Set down all of the data that follows, keeping every character.

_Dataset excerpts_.
..........
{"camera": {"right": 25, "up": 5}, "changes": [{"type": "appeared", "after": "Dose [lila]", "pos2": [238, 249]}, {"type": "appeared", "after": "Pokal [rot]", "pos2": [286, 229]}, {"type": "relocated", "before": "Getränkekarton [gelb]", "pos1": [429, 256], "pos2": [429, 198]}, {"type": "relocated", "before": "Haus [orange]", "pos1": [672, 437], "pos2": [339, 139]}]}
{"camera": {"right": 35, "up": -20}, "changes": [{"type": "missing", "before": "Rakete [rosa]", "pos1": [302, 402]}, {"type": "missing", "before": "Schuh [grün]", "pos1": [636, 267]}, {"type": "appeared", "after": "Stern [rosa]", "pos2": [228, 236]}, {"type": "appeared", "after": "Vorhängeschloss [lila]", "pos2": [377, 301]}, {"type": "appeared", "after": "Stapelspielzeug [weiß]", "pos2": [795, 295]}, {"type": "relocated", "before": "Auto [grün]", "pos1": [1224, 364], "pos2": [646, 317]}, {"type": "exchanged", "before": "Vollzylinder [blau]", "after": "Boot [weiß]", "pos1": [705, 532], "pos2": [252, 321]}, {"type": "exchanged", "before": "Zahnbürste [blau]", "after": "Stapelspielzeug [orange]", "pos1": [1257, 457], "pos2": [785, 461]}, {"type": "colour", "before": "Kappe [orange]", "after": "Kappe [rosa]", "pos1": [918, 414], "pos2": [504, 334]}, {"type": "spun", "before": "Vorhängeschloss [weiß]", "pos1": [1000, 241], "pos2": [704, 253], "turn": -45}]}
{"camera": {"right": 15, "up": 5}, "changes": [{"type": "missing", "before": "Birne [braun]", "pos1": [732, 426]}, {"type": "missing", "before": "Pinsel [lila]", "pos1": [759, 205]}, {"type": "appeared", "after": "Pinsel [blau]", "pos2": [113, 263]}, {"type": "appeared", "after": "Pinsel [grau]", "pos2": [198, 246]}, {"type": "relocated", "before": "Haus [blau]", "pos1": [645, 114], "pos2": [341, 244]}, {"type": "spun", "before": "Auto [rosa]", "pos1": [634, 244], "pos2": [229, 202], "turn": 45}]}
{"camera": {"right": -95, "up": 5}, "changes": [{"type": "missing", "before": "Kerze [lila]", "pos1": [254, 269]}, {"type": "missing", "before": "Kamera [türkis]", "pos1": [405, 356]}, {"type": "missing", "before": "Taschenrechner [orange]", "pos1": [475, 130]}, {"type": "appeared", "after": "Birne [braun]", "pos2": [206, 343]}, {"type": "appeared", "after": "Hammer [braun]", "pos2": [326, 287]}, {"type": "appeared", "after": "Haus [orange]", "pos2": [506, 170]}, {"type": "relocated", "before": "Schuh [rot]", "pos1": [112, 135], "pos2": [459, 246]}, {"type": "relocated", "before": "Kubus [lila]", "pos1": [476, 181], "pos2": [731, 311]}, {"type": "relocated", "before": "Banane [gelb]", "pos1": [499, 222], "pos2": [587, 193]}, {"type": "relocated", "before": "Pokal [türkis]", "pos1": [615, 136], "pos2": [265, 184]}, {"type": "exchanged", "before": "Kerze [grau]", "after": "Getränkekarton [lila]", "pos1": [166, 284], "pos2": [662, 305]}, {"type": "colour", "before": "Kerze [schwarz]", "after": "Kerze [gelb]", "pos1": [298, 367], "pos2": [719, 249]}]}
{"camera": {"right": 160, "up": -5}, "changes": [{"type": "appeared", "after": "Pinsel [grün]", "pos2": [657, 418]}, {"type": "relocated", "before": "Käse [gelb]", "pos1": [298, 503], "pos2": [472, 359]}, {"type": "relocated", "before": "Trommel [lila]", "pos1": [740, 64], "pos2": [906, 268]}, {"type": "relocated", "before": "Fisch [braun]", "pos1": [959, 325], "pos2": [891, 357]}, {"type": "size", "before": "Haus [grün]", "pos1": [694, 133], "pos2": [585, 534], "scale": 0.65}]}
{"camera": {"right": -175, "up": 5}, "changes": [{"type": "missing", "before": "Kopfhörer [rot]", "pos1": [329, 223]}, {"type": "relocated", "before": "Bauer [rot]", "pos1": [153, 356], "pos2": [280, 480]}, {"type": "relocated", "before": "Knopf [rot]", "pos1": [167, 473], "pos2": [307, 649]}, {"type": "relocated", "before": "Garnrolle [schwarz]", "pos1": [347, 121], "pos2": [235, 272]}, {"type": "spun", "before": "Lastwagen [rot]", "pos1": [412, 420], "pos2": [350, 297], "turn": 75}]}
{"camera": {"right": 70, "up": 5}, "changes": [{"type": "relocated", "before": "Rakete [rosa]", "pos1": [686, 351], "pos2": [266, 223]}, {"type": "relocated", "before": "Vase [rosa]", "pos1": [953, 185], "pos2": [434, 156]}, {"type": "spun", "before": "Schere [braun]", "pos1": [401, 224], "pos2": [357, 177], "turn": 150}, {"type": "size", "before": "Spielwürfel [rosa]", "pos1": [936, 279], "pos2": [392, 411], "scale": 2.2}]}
..........
_SOLUTION FOR THIS EXERCISE_.
{"camera": {"right": 25, "up": 5}, "changes": [{"type": "appeared", "after": "Dose [lila]", "pos2": [238, 249]}, {"type": "appeared", "after": "Pokal [rot]", "pos2": [286, 229]}, {"type": "relocated", "before": "Getränkekarton [gelb]", "pos1": [429, 256], "pos2": [429, 198]}, {"type": "relocated", "before": "Haus [orange]", "pos1": [672, 437], "pos2": [339, 139]}]}
{"camera": {"right": 35, "up": -20}, "changes": [{"type": "missing", "before": "Rakete [rosa]", "pos1": [302, 402]}, {"type": "missing", "before": "Schuh [grün]", "pos1": [636, 267]}, {"type": "appeared", "after": "Stern [rosa]", "pos2": [228, 236]}, {"type": "appeared", "after": "Vorhängeschloss [lila]", "pos2": [377, 301]}, {"type": "appeared", "after": "Stapelspielzeug [weiß]", "pos2": [795, 295]}, {"type": "relocated", "before": "Auto [grün]", "pos1": [1224, 364], "pos2": [646, 317]}, {"type": "exchanged", "before": "Vollzylinder [blau]", "after": "Boot [weiß]", "pos1": [705, 532], "pos2": [252, 321]}, {"type": "exchanged", "before": "Zahnbürste [blau]", "after": "Stapelspielzeug [orange]", "pos1": [1257, 457], "pos2": [785, 461]}, {"type": "colour", "before": "Kappe [orange]", "after": "Kappe [rosa]", "pos1": [918, 414], "pos2": [504, 334]}, {"type": "spun", "before": "Vorhängeschloss [weiß]", "pos1": [1000, 241], "pos2": [704, 253], "turn": -45}]}
{"camera": {"right": 15, "up": 5}, "changes": [{"type": "missing", "before": "Birne [braun]", "pos1": [732, 426]}, {"type": "missing", "before": "Pinsel [lila]", "pos1": [759, 205]}, {"type": "appeared", "after": "Pinsel [blau]", "pos2": [113, 263]}, {"type": "appeared", "after": "Pinsel [grau]", "pos2": [198, 246]}, {"type": "relocated", "before": "Haus [blau]", "pos1": [645, 114], "pos2": [341, 244]}, {"type": "spun", "before": "Auto [rosa]", "pos1": [634, 244], "pos2": [229, 202], "turn": 45}]}
{"camera": {"right": -95, "up": 5}, "changes": [{"type": "missing", "before": "Kerze [lila]", "pos1": [254, 269]}, {"type": "missing", "before": "Kamera [türkis]", "pos1": [405, 356]}, {"type": "missing", "before": "Taschenrechner [orange]", "pos1": [475, 130]}, {"type": "appeared", "after": "Birne [braun]", "pos2": [206, 343]}, {"type": "appeared", "after": "Hammer [braun]", "pos2": [326, 287]}, {"type": "appeared", "after": "Haus [orange]", "pos2": [506, 170]}, {"type": "relocated", "before": "Schuh [rot]", "pos1": [112, 135], "pos2": [459, 246]}, {"type": "relocated", "before": "Kubus [lila]", "pos1": [476, 181], "pos2": [731, 311]}, {"type": "relocated", "before": "Banane [gelb]", "pos1": [499, 222], "pos2": [587, 193]}, {"type": "relocated", "before": "Pokal [türkis]", "pos1": [615, 136], "pos2": [265, 184]}, {"type": "exchanged", "before": "Kerze [grau]", "after": "Getränkekarton [lila]", "pos1": [166, 284], "pos2": [662, 305]}, {"type": "colour", "before": "Kerze [schwarz]", "after": "Kerze [gelb]", "pos1": [298, 367], "pos2": [719, 249]}]}
{"camera": {"right": 160, "up": -5}, "changes": [{"type": "appeared", "after": "Pinsel [grün]", "pos2": [657, 418]}, {"type": "relocated", "before": "Käse [gelb]", "pos1": [298, 503], "pos2": [472, 359]}, {"type": "relocated", "before": "Trommel [lila]", "pos1": [740, 64], "pos2": [906, 268]}, {"type": "relocated", "before": "Fisch [braun]", "pos1": [959, 325], "pos2": [891, 357]}, {"type": "size", "before": "Haus [grün]", "pos1": [694, 133], "pos2": [585, 534], "scale": 0.65}]}
{"camera": {"right": -175, "up": 5}, "changes": [{"type": "missing", "before": "Kopfhörer [rot]", "pos1": [329, 223]}, {"type": "relocated", "before": "Bauer [rot]", "pos1": [153, 356], "pos2": [280, 480]}, {"type": "relocated", "before": "Knopf [rot]", "pos1": [167, 473], "pos2": [307, 649]}, {"type": "relocated", "before": "Garnrolle [schwarz]", "pos1": [347, 121], "pos2": [235, 272]}, {"type": "spun", "before": "Lastwagen [rot]", "pos1": [412, 420], "pos2": [350, 297], "turn": 75}]}
{"camera": {"right": 70, "up": 5}, "changes": [{"type": "relocated", "before": "Rakete [rosa]", "pos1": [686, 351], "pos2": [266, 223]}, {"type": "relocated", "before": "Vase [rosa]", "pos1": [953, 185], "pos2": [434, 156]}, {"type": "spun", "before": "Schere [braun]", "pos1": [401, 224], "pos2": [357, 177], "turn": 150}, {"type": "size", "before": "Spielwürfel [rosa]", "pos1": [936, 279], "pos2": [392, 411], "scale": 2.2}]}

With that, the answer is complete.